=== Work to be completed ===
Once you reach the line with "R3: 510 (N6, N11) -> 75k (N6, N11)" below, copy each line exactly, stopping after the line with "IC2: NAND 74HC132", and skip any pictures.

[Difference listings]
- Opening Delimiter -
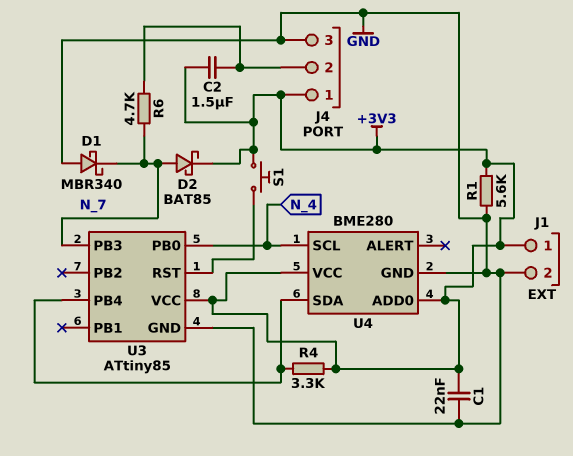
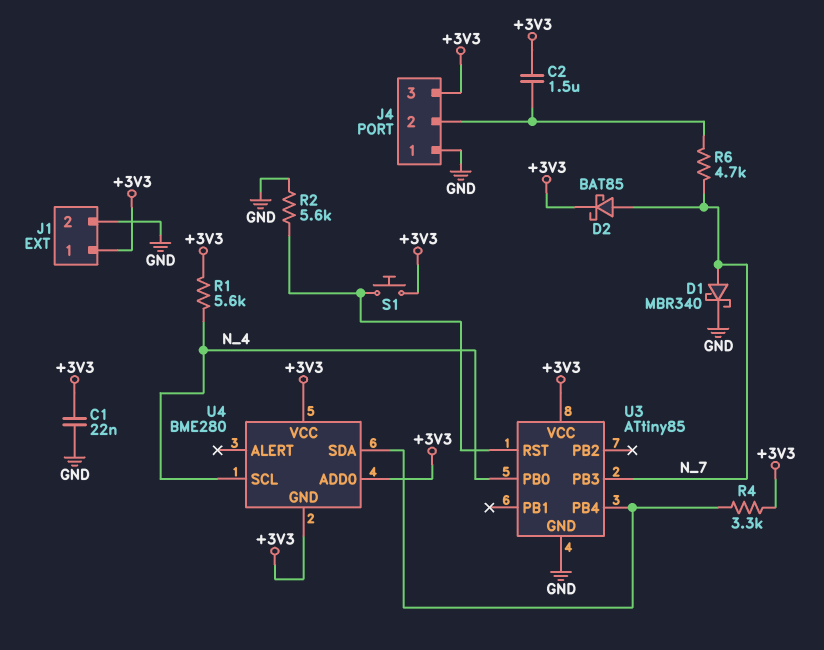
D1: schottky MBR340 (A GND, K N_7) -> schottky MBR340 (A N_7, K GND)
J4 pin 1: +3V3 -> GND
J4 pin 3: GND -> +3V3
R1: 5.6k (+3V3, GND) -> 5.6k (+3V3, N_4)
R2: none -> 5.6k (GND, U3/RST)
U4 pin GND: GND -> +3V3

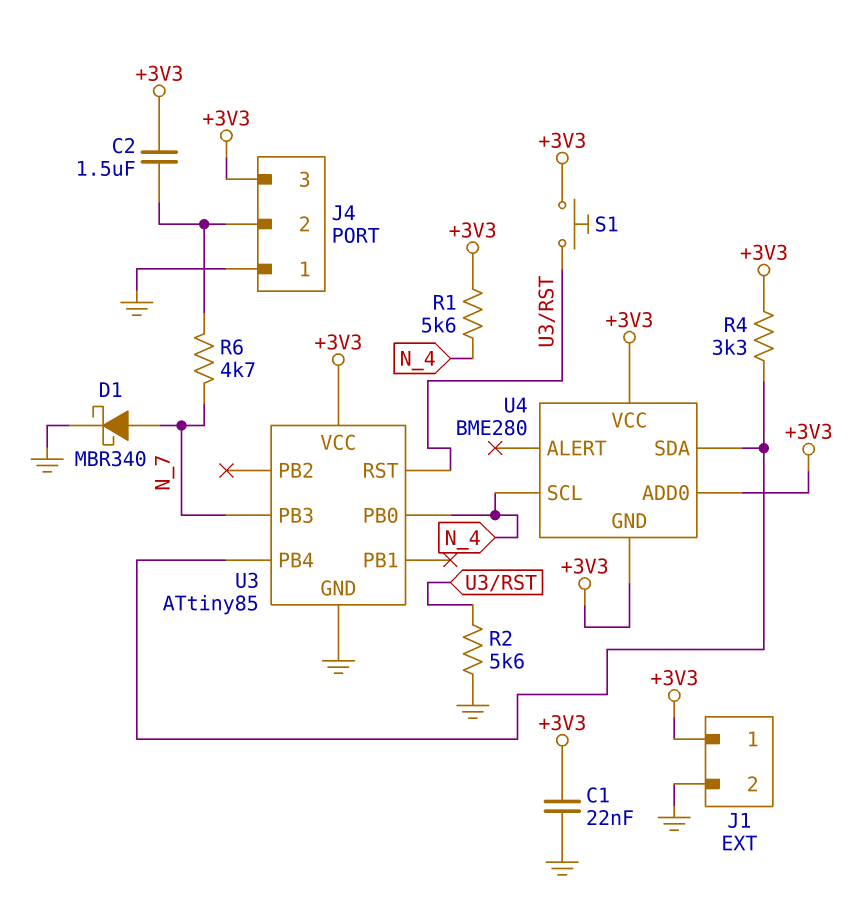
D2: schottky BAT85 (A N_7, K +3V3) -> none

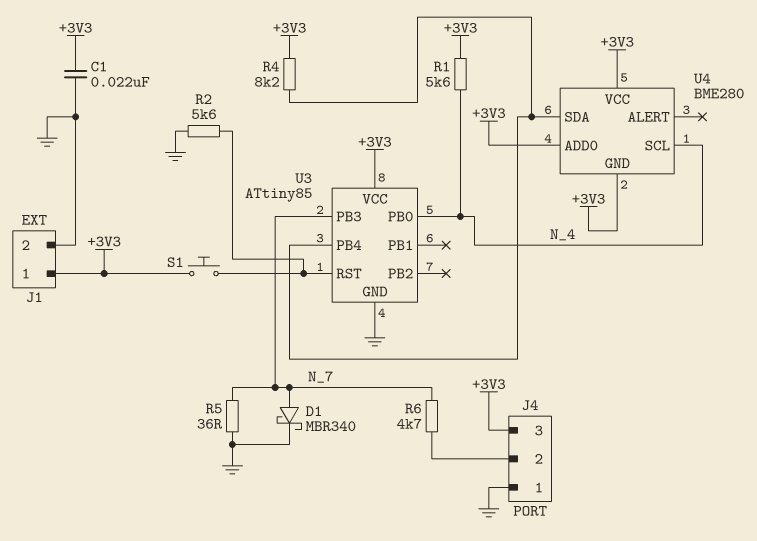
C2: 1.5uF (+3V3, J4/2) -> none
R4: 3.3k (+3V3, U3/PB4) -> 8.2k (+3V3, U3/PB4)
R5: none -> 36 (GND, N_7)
- Closing Delimiter -
- Opening Delimiter -
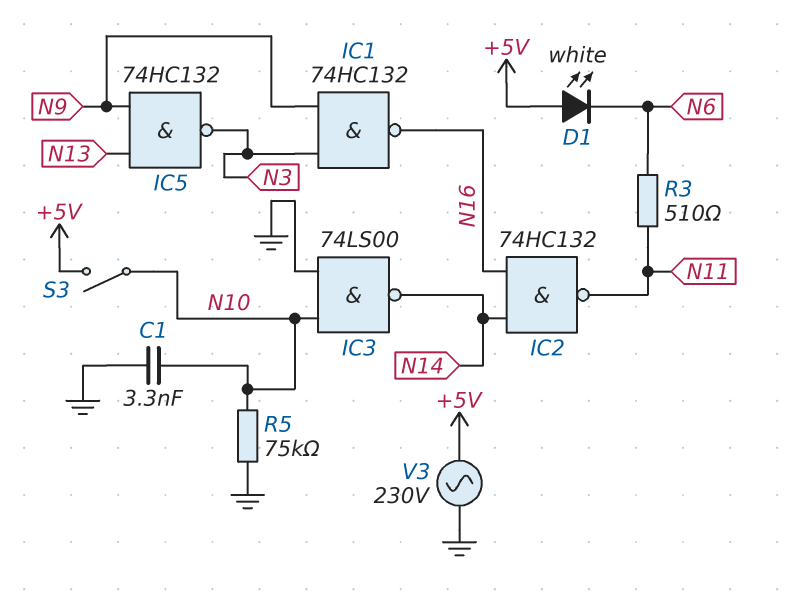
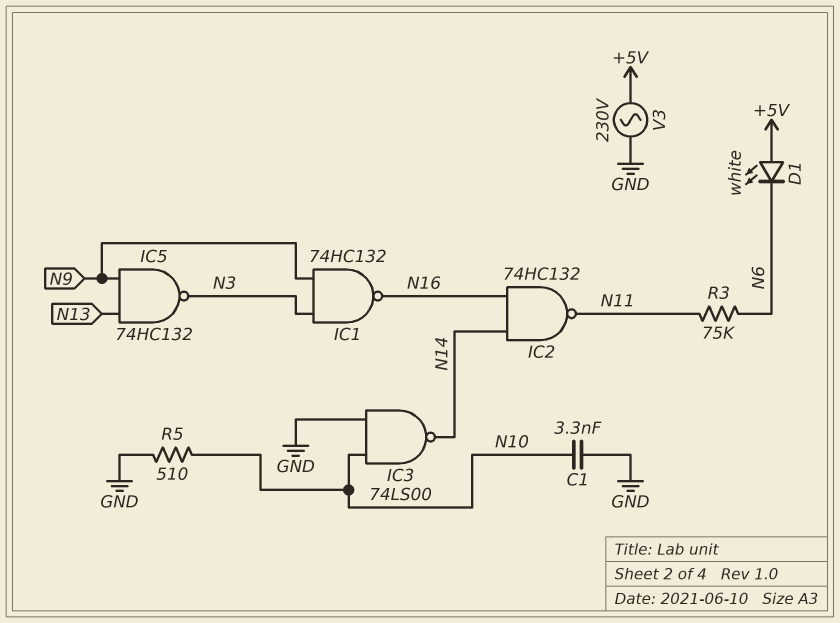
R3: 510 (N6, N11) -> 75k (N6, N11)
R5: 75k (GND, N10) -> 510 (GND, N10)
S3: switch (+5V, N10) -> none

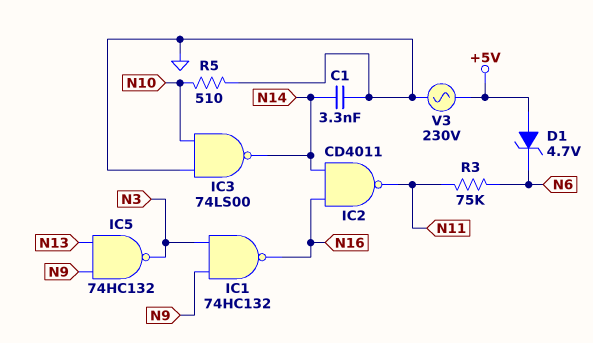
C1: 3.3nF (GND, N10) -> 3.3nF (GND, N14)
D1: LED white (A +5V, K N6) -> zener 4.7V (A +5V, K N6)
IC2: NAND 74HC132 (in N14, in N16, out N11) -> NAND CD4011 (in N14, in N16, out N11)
- Closing Delimiter -
=== The completed task ===
R3: 510 (N6, N11) -> 75k (N6, N11)
R5: 75k (GND, N10) -> 510 (GND, N10)
S3: switch (+5V, N10) -> none

C1: 3.3nF (GND, N10) -> 3.3nF (GND, N14)
D1: LED white (A +5V, K N6) -> zener 4.7V (A +5V, K N6)
IC2: NAND 74HC132 (in N14, in N16, out N11) -> NAND CD4011 (in N14, in N16, out N11)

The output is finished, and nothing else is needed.